▶ **Task brief**: Copy the listing exactly; drop the pictures.

▶ **Provided data**:
══════

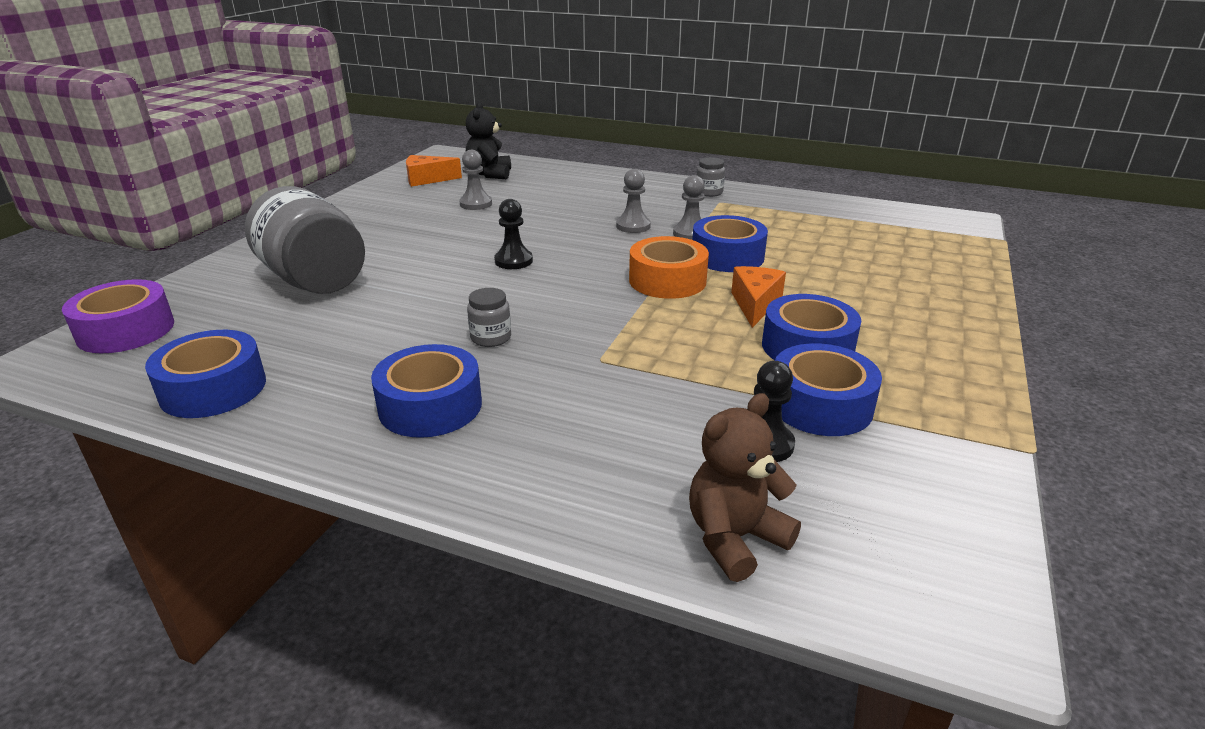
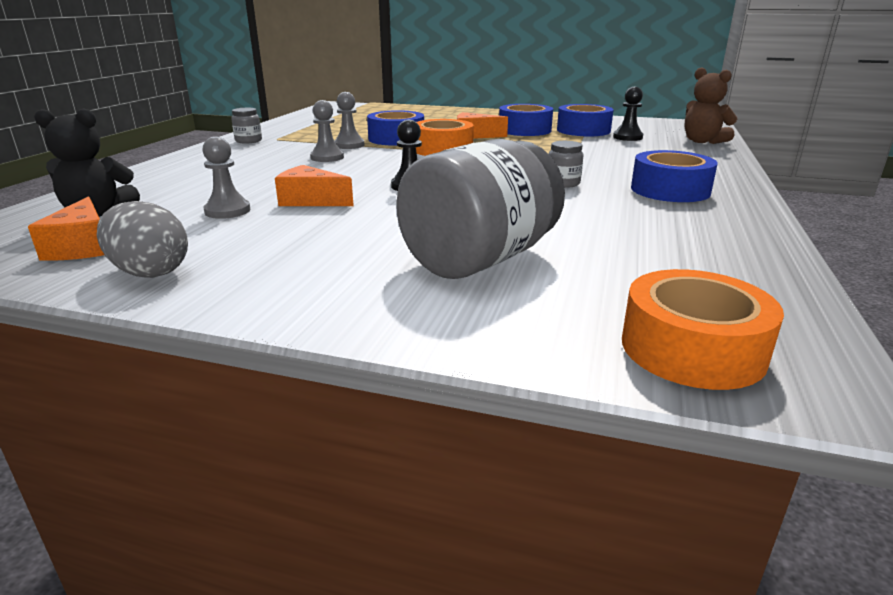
camera: 95 degrees left, 5 degrees down
(126, 330) = (692, 349): purple tape -> orange tape
(213, 389) = (738, 259): blue tape -> none
(374, 197) = (150, 272): none -> grey egg
(487, 226) = (311, 201): none -> orange cheese

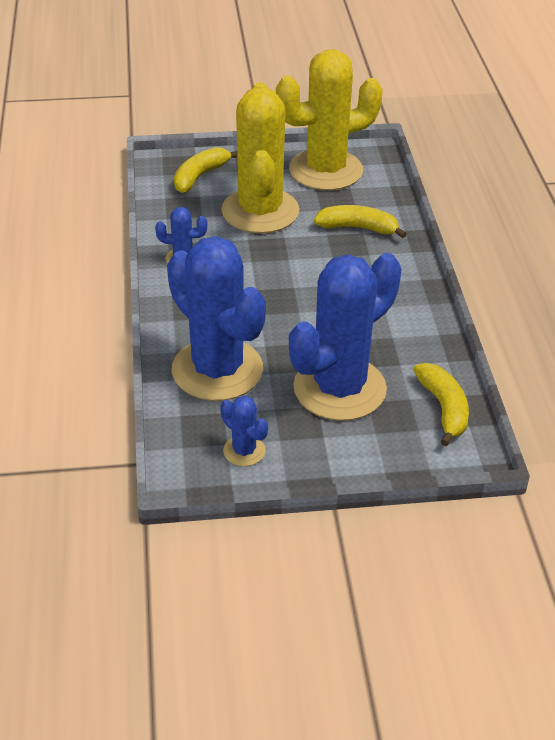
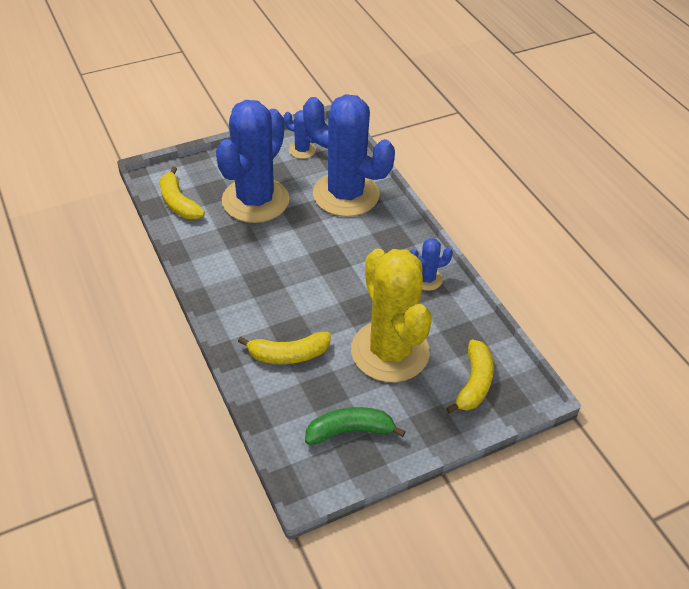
camera: 160 degrees right, 5 degrees up
(325, 170) = (350, 431): yellow cactus -> green banana

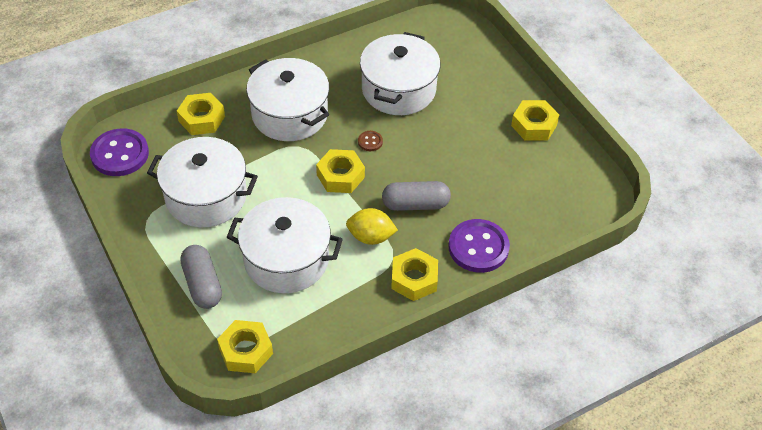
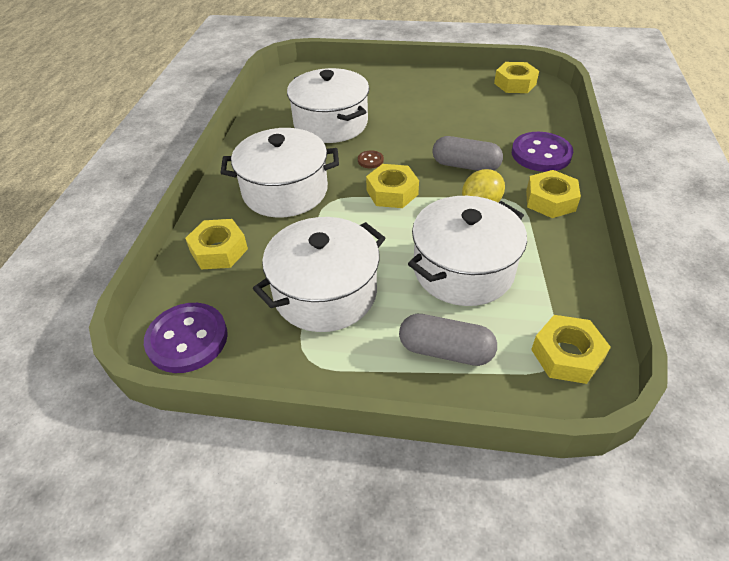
camera: 50 degrees left, 5 degrees down
(415, 204) = (465, 166): grey capsule -> grey capsule turned 75 degrees clockwise
(534, 125) = (439, 82): yellow nut -> yellow nut (515, 84)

══════

▶ **Output of the exercise**:
camera: 95 degrees left, 5 degrees down
(126, 330) = (692, 349): purple tape -> orange tape
(213, 389) = (738, 259): blue tape -> none
(374, 197) = (150, 272): none -> grey egg
(487, 226) = (311, 201): none -> orange cheese

camera: 160 degrees right, 5 degrees up
(325, 170) = (350, 431): yellow cactus -> green banana

camera: 50 degrees left, 5 degrees down
(415, 204) = (465, 166): grey capsule -> grey capsule turned 75 degrees clockwise
(534, 125) = (439, 82): yellow nut -> yellow nut (515, 84)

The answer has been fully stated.